> **Exercise**
Set the records down again. Match every line exactly.

[Source data Boundary: Start]

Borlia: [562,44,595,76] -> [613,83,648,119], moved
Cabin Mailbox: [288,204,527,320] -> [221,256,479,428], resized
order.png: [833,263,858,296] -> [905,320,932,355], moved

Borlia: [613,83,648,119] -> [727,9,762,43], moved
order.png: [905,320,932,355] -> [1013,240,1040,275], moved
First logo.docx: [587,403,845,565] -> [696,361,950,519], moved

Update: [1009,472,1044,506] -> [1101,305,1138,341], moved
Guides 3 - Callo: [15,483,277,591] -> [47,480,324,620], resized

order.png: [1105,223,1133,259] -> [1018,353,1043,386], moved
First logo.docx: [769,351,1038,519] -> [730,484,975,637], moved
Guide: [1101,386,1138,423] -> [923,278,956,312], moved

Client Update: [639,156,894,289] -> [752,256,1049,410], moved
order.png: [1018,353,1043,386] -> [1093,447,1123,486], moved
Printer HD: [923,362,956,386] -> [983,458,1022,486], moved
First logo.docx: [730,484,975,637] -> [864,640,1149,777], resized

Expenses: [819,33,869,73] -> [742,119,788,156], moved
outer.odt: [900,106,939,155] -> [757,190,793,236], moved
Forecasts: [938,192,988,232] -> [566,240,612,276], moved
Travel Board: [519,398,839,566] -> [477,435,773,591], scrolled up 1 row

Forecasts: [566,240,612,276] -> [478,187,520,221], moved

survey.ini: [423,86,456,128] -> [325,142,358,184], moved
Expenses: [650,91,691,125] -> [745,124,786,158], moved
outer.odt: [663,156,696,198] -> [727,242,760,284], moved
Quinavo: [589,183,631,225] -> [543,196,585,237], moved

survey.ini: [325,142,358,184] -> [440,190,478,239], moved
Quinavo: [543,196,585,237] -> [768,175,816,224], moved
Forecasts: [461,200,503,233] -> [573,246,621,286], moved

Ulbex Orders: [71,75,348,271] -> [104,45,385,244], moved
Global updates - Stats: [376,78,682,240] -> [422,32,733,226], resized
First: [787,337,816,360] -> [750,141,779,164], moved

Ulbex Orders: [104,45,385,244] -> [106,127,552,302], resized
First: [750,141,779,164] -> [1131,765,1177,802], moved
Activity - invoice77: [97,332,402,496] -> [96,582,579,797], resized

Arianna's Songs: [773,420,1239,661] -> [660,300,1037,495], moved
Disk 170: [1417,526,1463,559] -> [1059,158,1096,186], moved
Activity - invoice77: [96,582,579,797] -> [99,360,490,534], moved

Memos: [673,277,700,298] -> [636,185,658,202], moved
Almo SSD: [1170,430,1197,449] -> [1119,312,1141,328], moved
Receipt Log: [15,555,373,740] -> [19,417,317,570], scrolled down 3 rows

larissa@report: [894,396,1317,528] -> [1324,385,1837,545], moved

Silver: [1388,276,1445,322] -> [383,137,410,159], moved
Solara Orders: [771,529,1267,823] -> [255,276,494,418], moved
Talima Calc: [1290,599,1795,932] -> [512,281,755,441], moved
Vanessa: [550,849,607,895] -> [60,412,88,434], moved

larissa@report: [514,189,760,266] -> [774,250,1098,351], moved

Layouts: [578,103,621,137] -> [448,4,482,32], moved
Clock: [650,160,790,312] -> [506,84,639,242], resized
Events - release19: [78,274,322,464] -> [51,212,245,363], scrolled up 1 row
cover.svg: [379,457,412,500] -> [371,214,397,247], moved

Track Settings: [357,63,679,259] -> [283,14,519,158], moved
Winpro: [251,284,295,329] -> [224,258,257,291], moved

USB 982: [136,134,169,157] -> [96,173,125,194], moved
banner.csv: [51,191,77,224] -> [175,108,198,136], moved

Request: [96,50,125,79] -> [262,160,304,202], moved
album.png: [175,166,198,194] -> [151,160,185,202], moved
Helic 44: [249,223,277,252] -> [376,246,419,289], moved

[Source data Boundary: End]

> **Response box**
Borlia: [562,44,595,76] -> [613,83,648,119], moved
Cabin Mailbox: [288,204,527,320] -> [221,256,479,428], resized
order.png: [833,263,858,296] -> [905,320,932,355], moved

Borlia: [613,83,648,119] -> [727,9,762,43], moved
order.png: [905,320,932,355] -> [1013,240,1040,275], moved
First logo.docx: [587,403,845,565] -> [696,361,950,519], moved

Update: [1009,472,1044,506] -> [1101,305,1138,341], moved
Guides 3 - Callo: [15,483,277,591] -> [47,480,324,620], resized

order.png: [1105,223,1133,259] -> [1018,353,1043,386], moved
First logo.docx: [769,351,1038,519] -> [730,484,975,637], moved
Guide: [1101,386,1138,423] -> [923,278,956,312], moved

Client Update: [639,156,894,289] -> [752,256,1049,410], moved
order.png: [1018,353,1043,386] -> [1093,447,1123,486], moved
Printer HD: [923,362,956,386] -> [983,458,1022,486], moved
First logo.docx: [730,484,975,637] -> [864,640,1149,777], resized

Expenses: [819,33,869,73] -> [742,119,788,156], moved
outer.odt: [900,106,939,155] -> [757,190,793,236], moved
Forecasts: [938,192,988,232] -> [566,240,612,276], moved
Travel Board: [519,398,839,566] -> [477,435,773,591], scrolled up 1 row

Forecasts: [566,240,612,276] -> [478,187,520,221], moved

survey.ini: [423,86,456,128] -> [325,142,358,184], moved
Expenses: [650,91,691,125] -> [745,124,786,158], moved
outer.odt: [663,156,696,198] -> [727,242,760,284], moved
Quinavo: [589,183,631,225] -> [543,196,585,237], moved

survey.ini: [325,142,358,184] -> [440,190,478,239], moved
Quinavo: [543,196,585,237] -> [768,175,816,224], moved
Forecasts: [461,200,503,233] -> [573,246,621,286], moved

Ulbex Orders: [71,75,348,271] -> [104,45,385,244], moved
Global updates - Stats: [376,78,682,240] -> [422,32,733,226], resized
First: [787,337,816,360] -> [750,141,779,164], moved

Ulbex Orders: [104,45,385,244] -> [106,127,552,302], resized
First: [750,141,779,164] -> [1131,765,1177,802], moved
Activity - invoice77: [97,332,402,496] -> [96,582,579,797], resized

Arianna's Songs: [773,420,1239,661] -> [660,300,1037,495], moved
Disk 170: [1417,526,1463,559] -> [1059,158,1096,186], moved
Activity - invoice77: [96,582,579,797] -> [99,360,490,534], moved

Memos: [673,277,700,298] -> [636,185,658,202], moved
Almo SSD: [1170,430,1197,449] -> [1119,312,1141,328], moved
Receipt Log: [15,555,373,740] -> [19,417,317,570], scrolled down 3 rows

larissa@report: [894,396,1317,528] -> [1324,385,1837,545], moved

Silver: [1388,276,1445,322] -> [383,137,410,159], moved
Solara Orders: [771,529,1267,823] -> [255,276,494,418], moved
Talima Calc: [1290,599,1795,932] -> [512,281,755,441], moved
Vanessa: [550,849,607,895] -> [60,412,88,434], moved

larissa@report: [514,189,760,266] -> [774,250,1098,351], moved

Layouts: [578,103,621,137] -> [448,4,482,32], moved
Clock: [650,160,790,312] -> [506,84,639,242], resized
Events - release19: [78,274,322,464] -> [51,212,245,363], scrolled up 1 row
cover.svg: [379,457,412,500] -> [371,214,397,247], moved

Track Settings: [357,63,679,259] -> [283,14,519,158], moved
Winpro: [251,284,295,329] -> [224,258,257,291], moved

USB 982: [136,134,169,157] -> [96,173,125,194], moved
banner.csv: [51,191,77,224] -> [175,108,198,136], moved

Request: [96,50,125,79] -> [262,160,304,202], moved
album.png: [175,166,198,194] -> [151,160,185,202], moved
Helic 44: [249,223,277,252] -> [376,246,419,289], moved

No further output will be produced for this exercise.